▶ [Problem]:
Reproduce every line of the material below word for word, leaving out the pictures.
[Start of Records supplied]
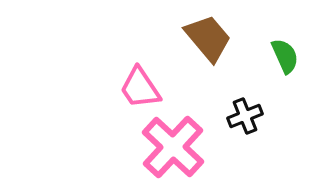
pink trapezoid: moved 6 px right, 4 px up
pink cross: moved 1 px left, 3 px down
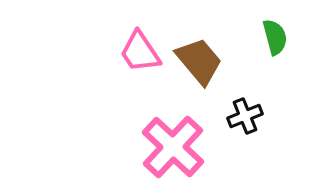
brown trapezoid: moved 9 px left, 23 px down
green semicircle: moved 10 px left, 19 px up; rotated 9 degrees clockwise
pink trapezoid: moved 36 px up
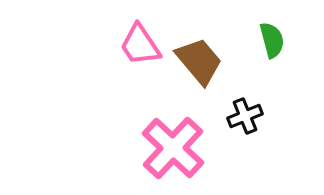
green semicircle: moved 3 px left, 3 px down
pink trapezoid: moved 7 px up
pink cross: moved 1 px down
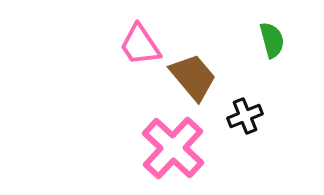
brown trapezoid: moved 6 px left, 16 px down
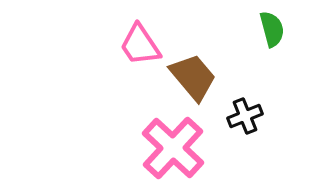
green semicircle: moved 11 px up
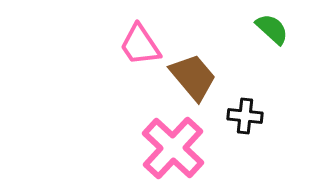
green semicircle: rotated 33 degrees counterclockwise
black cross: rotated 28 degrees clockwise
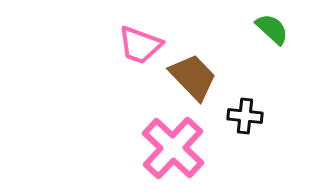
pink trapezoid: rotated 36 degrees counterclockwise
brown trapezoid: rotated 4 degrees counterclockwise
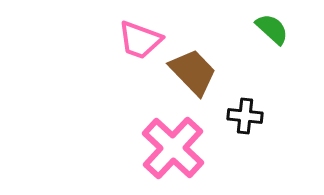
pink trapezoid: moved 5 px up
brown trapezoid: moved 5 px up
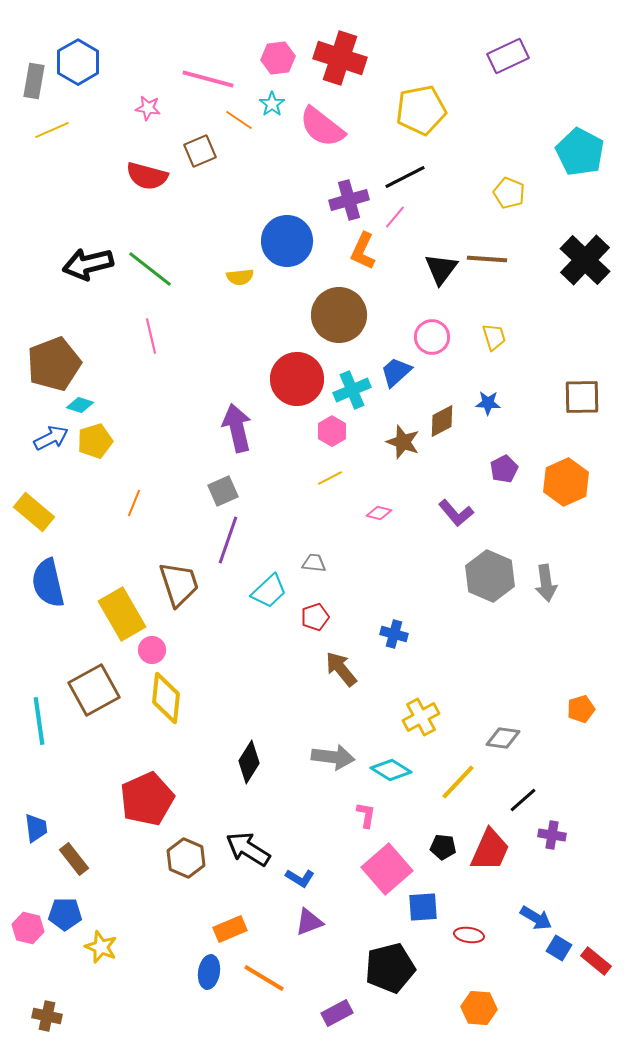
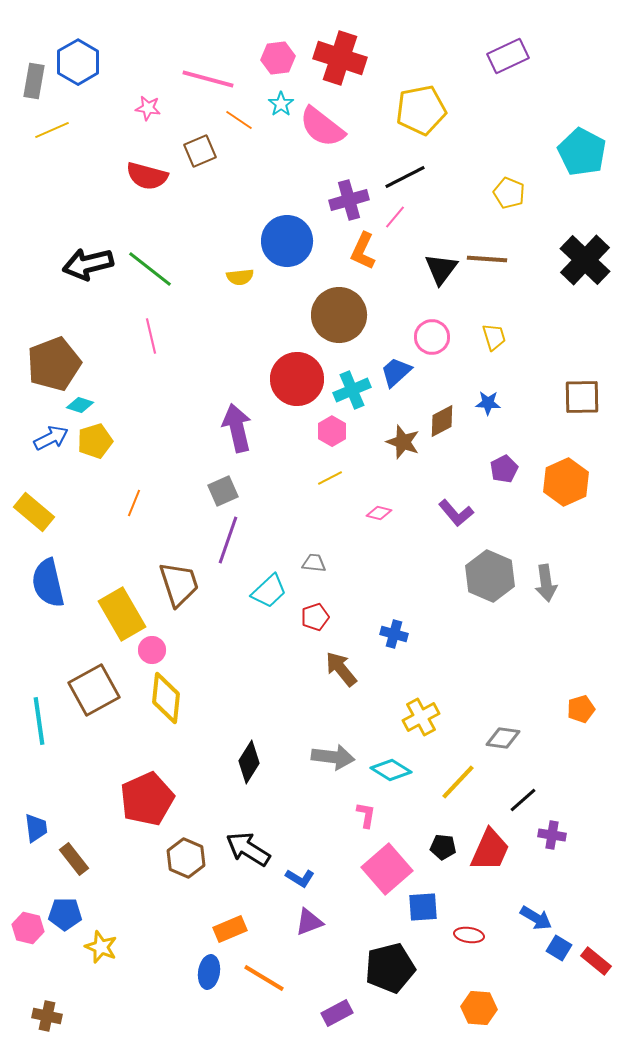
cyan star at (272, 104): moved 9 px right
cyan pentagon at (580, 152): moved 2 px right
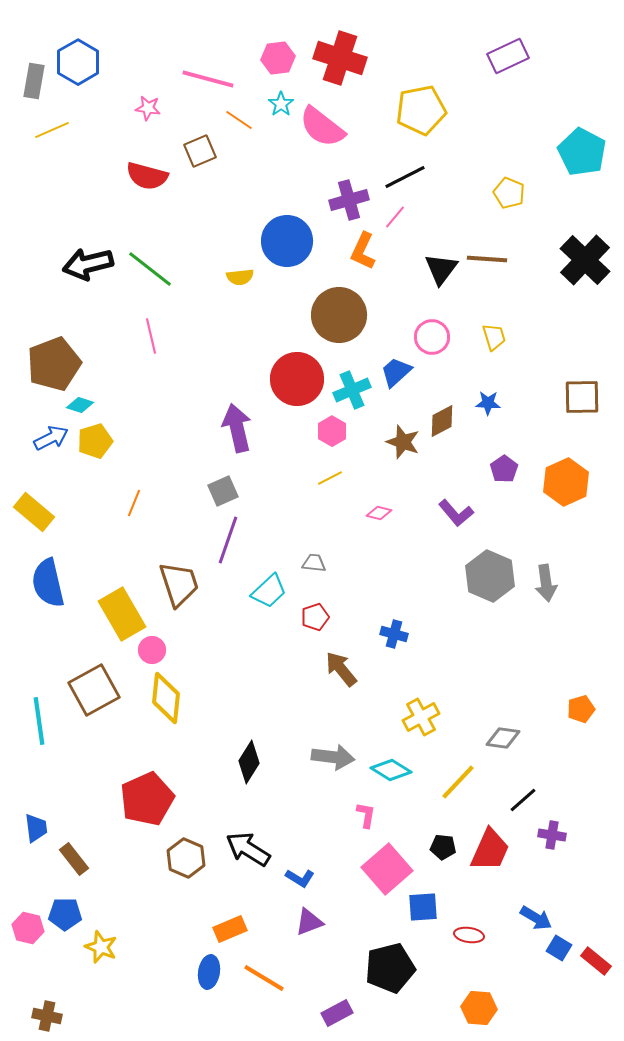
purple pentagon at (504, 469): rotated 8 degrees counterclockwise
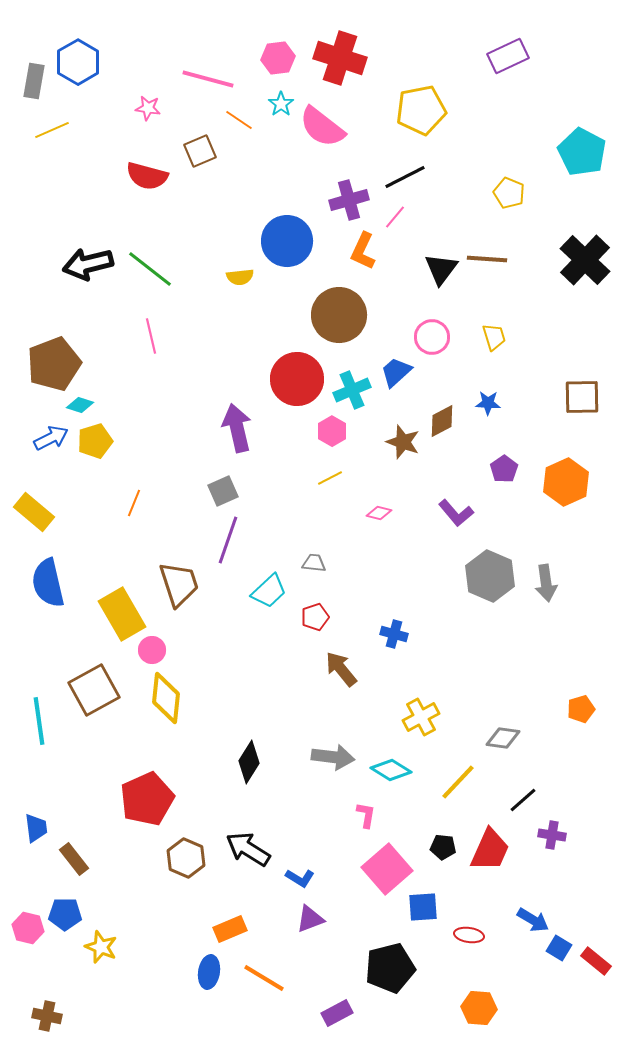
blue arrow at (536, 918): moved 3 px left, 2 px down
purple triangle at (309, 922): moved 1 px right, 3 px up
[End of Records supplied]
▶ [The response]:
pink trapezoid: moved 6 px right, 4 px up
pink cross: moved 1 px left, 3 px down
brown trapezoid: moved 9 px left, 23 px down
green semicircle: moved 10 px left, 19 px up; rotated 9 degrees clockwise
pink trapezoid: moved 36 px up
green semicircle: moved 3 px left, 3 px down
pink trapezoid: moved 7 px up
pink cross: moved 1 px down
brown trapezoid: moved 6 px left, 16 px down
green semicircle: moved 11 px up
green semicircle: rotated 33 degrees counterclockwise
black cross: rotated 28 degrees clockwise
pink trapezoid: rotated 36 degrees counterclockwise
brown trapezoid: rotated 4 degrees counterclockwise
pink trapezoid: moved 5 px up
brown trapezoid: moved 5 px up
cyan star at (272, 104): moved 9 px right
cyan pentagon at (580, 152): moved 2 px right
purple pentagon at (504, 469): rotated 8 degrees counterclockwise
blue arrow at (536, 918): moved 3 px left, 2 px down
purple triangle at (309, 922): moved 1 px right, 3 px up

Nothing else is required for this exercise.